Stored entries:
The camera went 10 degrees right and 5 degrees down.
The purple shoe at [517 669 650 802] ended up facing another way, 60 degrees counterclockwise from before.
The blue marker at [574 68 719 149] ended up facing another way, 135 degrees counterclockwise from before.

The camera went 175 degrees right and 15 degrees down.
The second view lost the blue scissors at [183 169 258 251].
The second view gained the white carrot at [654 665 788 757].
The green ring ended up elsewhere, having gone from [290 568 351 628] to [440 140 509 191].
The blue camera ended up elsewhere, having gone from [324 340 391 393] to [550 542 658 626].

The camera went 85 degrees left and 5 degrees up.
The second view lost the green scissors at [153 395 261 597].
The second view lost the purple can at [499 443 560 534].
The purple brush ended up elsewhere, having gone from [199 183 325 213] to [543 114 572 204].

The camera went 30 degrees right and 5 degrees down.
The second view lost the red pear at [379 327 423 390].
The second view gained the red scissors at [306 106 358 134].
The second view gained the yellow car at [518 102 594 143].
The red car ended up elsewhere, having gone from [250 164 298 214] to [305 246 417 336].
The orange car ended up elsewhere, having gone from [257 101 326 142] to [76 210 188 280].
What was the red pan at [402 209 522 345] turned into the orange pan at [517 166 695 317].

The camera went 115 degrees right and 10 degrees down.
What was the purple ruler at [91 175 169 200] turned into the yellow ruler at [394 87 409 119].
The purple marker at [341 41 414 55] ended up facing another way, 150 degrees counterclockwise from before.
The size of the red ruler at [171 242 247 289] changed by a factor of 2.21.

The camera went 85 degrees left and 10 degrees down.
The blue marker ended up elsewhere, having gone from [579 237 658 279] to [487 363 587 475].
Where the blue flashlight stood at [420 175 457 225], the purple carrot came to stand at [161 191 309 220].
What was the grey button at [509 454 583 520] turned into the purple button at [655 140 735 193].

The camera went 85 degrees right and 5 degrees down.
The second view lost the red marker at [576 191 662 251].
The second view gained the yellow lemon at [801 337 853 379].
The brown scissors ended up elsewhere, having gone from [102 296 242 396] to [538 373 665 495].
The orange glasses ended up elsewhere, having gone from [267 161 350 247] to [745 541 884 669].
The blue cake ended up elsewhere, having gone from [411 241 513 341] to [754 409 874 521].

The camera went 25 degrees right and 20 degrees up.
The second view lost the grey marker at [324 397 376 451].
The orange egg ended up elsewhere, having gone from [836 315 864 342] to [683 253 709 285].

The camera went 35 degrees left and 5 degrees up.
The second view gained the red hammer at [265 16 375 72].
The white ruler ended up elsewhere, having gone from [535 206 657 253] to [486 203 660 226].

EXERCISE DIRECTIONS: Transcribe each of the records verbatim.

REPLY TO THE TASK:
The camera went 10 degrees right and 5 degrees down.
The purple shoe at [517 669 650 802] ended up facing another way, 60 degrees counterclockwise from before.
The blue marker at [574 68 719 149] ended up facing another way, 135 degrees counterclockwise from before.

The camera went 175 degrees right and 15 degrees down.
The second view lost the blue scissors at [183 169 258 251].
The second view gained the white carrot at [654 665 788 757].
The green ring ended up elsewhere, having gone from [290 568 351 628] to [440 140 509 191].
The blue camera ended up elsewhere, having gone from [324 340 391 393] to [550 542 658 626].

The camera went 85 degrees left and 5 degrees up.
The second view lost the green scissors at [153 395 261 597].
The second view lost the purple can at [499 443 560 534].
The purple brush ended up elsewhere, having gone from [199 183 325 213] to [543 114 572 204].

The camera went 30 degrees right and 5 degrees down.
The second view lost the red pear at [379 327 423 390].
The second view gained the red scissors at [306 106 358 134].
The second view gained the yellow car at [518 102 594 143].
The red car ended up elsewhere, having gone from [250 164 298 214] to [305 246 417 336].
The orange car ended up elsewhere, having gone from [257 101 326 142] to [76 210 188 280].
What was the red pan at [402 209 522 345] turned into the orange pan at [517 166 695 317].

The camera went 115 degrees right and 10 degrees down.
What was the purple ruler at [91 175 169 200] turned into the yellow ruler at [394 87 409 119].
The purple marker at [341 41 414 55] ended up facing another way, 150 degrees counterclockwise from before.
The size of the red ruler at [171 242 247 289] changed by a factor of 2.21.

The camera went 85 degrees left and 10 degrees down.
The blue marker ended up elsewhere, having gone from [579 237 658 279] to [487 363 587 475].
Where the blue flashlight stood at [420 175 457 225], the purple carrot came to stand at [161 191 309 220].
What was the grey button at [509 454 583 520] turned into the purple button at [655 140 735 193].

The camera went 85 degrees right and 5 degrees down.
The second view lost the red marker at [576 191 662 251].
The second view gained the yellow lemon at [801 337 853 379].
The brown scissors ended up elsewhere, having gone from [102 296 242 396] to [538 373 665 495].
The orange glasses ended up elsewhere, having gone from [267 161 350 247] to [745 541 884 669].
The blue cake ended up elsewhere, having gone from [411 241 513 341] to [754 409 874 521].

The camera went 25 degrees right and 20 degrees up.
The second view lost the grey marker at [324 397 376 451].
The orange egg ended up elsewhere, having gone from [836 315 864 342] to [683 253 709 285].

The camera went 35 degrees left and 5 degrees up.
The second view gained the red hammer at [265 16 375 72].
The white ruler ended up elsewhere, having gone from [535 206 657 253] to [486 203 660 226].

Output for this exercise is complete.